◆ PROVIDED RECORDS
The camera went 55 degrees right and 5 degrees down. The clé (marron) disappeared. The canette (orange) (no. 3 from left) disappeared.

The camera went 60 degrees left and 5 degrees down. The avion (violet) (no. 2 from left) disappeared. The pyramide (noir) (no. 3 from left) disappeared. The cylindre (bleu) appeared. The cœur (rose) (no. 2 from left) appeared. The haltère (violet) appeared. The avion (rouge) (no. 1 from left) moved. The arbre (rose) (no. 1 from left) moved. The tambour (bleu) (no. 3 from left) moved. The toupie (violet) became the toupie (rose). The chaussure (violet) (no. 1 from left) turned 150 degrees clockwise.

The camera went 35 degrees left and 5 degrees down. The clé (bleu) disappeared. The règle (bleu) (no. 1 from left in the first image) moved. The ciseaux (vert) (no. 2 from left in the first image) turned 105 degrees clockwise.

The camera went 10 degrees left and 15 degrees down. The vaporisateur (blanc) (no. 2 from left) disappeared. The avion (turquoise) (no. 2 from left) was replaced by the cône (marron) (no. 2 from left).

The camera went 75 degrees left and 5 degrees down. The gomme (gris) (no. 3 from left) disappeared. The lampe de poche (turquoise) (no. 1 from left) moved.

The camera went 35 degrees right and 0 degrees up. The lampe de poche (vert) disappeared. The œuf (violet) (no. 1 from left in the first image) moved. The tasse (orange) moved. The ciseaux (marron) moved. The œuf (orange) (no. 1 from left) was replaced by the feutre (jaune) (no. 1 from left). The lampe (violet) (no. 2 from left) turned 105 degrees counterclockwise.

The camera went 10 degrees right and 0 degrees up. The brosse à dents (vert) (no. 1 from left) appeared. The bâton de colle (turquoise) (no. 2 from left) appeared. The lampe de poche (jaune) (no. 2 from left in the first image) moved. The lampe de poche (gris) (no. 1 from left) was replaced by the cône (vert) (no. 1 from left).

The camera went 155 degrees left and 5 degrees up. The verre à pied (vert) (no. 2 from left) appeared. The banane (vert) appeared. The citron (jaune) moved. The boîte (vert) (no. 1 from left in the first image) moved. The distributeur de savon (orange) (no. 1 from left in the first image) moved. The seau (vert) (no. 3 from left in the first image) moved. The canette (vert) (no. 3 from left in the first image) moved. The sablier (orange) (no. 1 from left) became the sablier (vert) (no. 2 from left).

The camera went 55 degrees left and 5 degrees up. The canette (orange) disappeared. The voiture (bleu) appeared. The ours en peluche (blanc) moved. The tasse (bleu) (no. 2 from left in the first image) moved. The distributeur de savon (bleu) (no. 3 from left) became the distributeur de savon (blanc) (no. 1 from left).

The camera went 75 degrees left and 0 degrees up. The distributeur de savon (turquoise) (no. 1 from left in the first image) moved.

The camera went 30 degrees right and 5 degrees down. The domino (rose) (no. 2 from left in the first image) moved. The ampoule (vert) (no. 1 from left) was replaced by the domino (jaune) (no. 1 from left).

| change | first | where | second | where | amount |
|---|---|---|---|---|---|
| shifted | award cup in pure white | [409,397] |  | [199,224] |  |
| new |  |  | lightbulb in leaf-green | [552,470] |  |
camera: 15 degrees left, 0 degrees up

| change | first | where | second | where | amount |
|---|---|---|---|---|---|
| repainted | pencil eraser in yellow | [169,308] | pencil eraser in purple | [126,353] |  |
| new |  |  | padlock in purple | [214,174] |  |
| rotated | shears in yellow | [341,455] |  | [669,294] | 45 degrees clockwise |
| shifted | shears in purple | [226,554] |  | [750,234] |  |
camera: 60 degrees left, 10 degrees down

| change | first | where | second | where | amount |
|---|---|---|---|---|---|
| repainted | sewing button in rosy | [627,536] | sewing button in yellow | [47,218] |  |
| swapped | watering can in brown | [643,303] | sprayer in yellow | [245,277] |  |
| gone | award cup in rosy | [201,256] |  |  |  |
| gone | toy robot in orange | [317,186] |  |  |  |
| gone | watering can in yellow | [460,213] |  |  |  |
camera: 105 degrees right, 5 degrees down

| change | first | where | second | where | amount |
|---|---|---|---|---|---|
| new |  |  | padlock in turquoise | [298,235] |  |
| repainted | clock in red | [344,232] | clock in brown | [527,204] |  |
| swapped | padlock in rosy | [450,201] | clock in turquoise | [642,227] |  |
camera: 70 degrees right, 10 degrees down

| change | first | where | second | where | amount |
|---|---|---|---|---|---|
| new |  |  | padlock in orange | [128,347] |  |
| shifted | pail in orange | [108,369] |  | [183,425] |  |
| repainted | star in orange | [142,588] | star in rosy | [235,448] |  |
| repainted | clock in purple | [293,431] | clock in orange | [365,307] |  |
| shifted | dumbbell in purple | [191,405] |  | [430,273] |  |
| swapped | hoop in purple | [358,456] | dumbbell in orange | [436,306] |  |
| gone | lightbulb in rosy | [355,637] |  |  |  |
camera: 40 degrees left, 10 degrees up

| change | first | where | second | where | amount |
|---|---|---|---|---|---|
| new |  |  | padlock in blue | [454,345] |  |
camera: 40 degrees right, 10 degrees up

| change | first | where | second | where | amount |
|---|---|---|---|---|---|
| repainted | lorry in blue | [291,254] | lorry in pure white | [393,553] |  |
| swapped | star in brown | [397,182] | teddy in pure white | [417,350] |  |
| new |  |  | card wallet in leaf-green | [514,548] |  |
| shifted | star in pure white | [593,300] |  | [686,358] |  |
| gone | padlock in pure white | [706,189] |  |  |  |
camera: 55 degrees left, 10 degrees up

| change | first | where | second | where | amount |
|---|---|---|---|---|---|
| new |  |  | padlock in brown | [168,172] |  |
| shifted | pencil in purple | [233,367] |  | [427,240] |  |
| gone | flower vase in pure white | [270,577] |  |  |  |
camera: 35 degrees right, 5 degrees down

◆ PROBLEM TO WORK ON
All records should be written out again exactly as given.

◆ TASK RESULT
The camera went 55 degrees right and 5 degrees down. The clé (marron) disappeared. The canette (orange) (no. 3 from left) disappeared.

The camera went 60 degrees left and 5 degrees down. The avion (violet) (no. 2 from left) disappeared. The pyramide (noir) (no. 3 from left) disappeared. The cylindre (bleu) appeared. The cœur (rose) (no. 2 from left) appeared. The haltère (violet) appeared. The avion (rouge) (no. 1 from left) moved. The arbre (rose) (no. 1 from left) moved. The tambour (bleu) (no. 3 from left) moved. The toupie (violet) became the toupie (rose). The chaussure (violet) (no. 1 from left) turned 150 degrees clockwise.

The camera went 35 degrees left and 5 degrees down. The clé (bleu) disappeared. The règle (bleu) (no. 1 from left in the first image) moved. The ciseaux (vert) (no. 2 from left in the first image) turned 105 degrees clockwise.

The camera went 10 degrees left and 15 degrees down. The vaporisateur (blanc) (no. 2 from left) disappeared. The avion (turquoise) (no. 2 from left) was replaced by the cône (marron) (no. 2 from left).

The camera went 75 degrees left and 5 degrees down. The gomme (gris) (no. 3 from left) disappeared. The lampe de poche (turquoise) (no. 1 from left) moved.

The camera went 35 degrees right and 0 degrees up. The lampe de poche (vert) disappeared. The œuf (violet) (no. 1 from left in the first image) moved. The tasse (orange) moved. The ciseaux (marron) moved. The œuf (orange) (no. 1 from left) was replaced by the feutre (jaune) (no. 1 from left). The lampe (violet) (no. 2 from left) turned 105 degrees counterclockwise.

The camera went 10 degrees right and 0 degrees up. The brosse à dents (vert) (no. 1 from left) appeared. The bâton de colle (turquoise) (no. 2 from left) appeared. The lampe de poche (jaune) (no. 2 from left in the first image) moved. The lampe de poche (gris) (no. 1 from left) was replaced by the cône (vert) (no. 1 from left).

The camera went 155 degrees left and 5 degrees up. The verre à pied (vert) (no. 2 from left) appeared. The banane (vert) appeared. The citron (jaune) moved. The boîte (vert) (no. 1 from left in the first image) moved. The distributeur de savon (orange) (no. 1 from left in the first image) moved. The seau (vert) (no. 3 from left in the first image) moved. The canette (vert) (no. 3 from left in the first image) moved. The sablier (orange) (no. 1 from left) became the sablier (vert) (no. 2 from left).

The camera went 55 degrees left and 5 degrees up. The canette (orange) disappeared. The voiture (bleu) appeared. The ours en peluche (blanc) moved. The tasse (bleu) (no. 2 from left in the first image) moved. The distributeur de savon (bleu) (no. 3 from left) became the distributeur de savon (blanc) (no. 1 from left).

The camera went 75 degrees left and 0 degrees up. The distributeur de savon (turquoise) (no. 1 from left in the first image) moved.

The camera went 30 degrees right and 5 degrees down. The domino (rose) (no. 2 from left in the first image) moved. The ampoule (vert) (no. 1 from left) was replaced by the domino (jaune) (no. 1 from left).

| change | first | where | second | where | amount |
|---|---|---|---|---|---|
| shifted | award cup in pure white | [409,397] |  | [199,224] |  |
| new |  |  | lightbulb in leaf-green | [552,470] |  |
camera: 15 degrees left, 0 degrees up

| change | first | where | second | where | amount |
|---|---|---|---|---|---|
| repainted | pencil eraser in yellow | [169,308] | pencil eraser in purple | [126,353] |  |
| new |  |  | padlock in purple | [214,174] |  |
| rotated | shears in yellow | [341,455] |  | [669,294] | 45 degrees clockwise |
| shifted | shears in purple | [226,554] |  | [750,234] |  |
camera: 60 degrees left, 10 degrees down

| change | first | where | second | where | amount |
|---|---|---|---|---|---|
| repainted | sewing button in rosy | [627,536] | sewing button in yellow | [47,218] |  |
| swapped | watering can in brown | [643,303] | sprayer in yellow | [245,277] |  |
| gone | award cup in rosy | [201,256] |  |  |  |
| gone | toy robot in orange | [317,186] |  |  |  |
| gone | watering can in yellow | [460,213] |  |  |  |
camera: 105 degrees right, 5 degrees down

| change | first | where | second | where | amount |
|---|---|---|---|---|---|
| new |  |  | padlock in turquoise | [298,235] |  |
| repainted | clock in red | [344,232] | clock in brown | [527,204] |  |
| swapped | padlock in rosy | [450,201] | clock in turquoise | [642,227] |  |
camera: 70 degrees right, 10 degrees down

| change | first | where | second | where | amount |
|---|---|---|---|---|---|
| new |  |  | padlock in orange | [128,347] |  |
| shifted | pail in orange | [108,369] |  | [183,425] |  |
| repainted | star in orange | [142,588] | star in rosy | [235,448] |  |
| repainted | clock in purple | [293,431] | clock in orange | [365,307] |  |
| shifted | dumbbell in purple | [191,405] |  | [430,273] |  |
| swapped | hoop in purple | [358,456] | dumbbell in orange | [436,306] |  |
| gone | lightbulb in rosy | [355,637] |  |  |  |
camera: 40 degrees left, 10 degrees up

| change | first | where | second | where | amount |
|---|---|---|---|---|---|
| new |  |  | padlock in blue | [454,345] |  |
camera: 40 degrees right, 10 degrees up

| change | first | where | second | where | amount |
|---|---|---|---|---|---|
| repainted | lorry in blue | [291,254] | lorry in pure white | [393,553] |  |
| swapped | star in brown | [397,182] | teddy in pure white | [417,350] |  |
| new |  |  | card wallet in leaf-green | [514,548] |  |
| shifted | star in pure white | [593,300] |  | [686,358] |  |
| gone | padlock in pure white | [706,189] |  |  |  |
camera: 55 degrees left, 10 degrees up

| change | first | where | second | where | amount |
|---|---|---|---|---|---|
| new |  |  | padlock in brown | [168,172] |  |
| shifted | pencil in purple | [233,367] |  | [427,240] |  |
| gone | flower vase in pure white | [270,577] |  |  |  |
camera: 35 degrees right, 5 degrees down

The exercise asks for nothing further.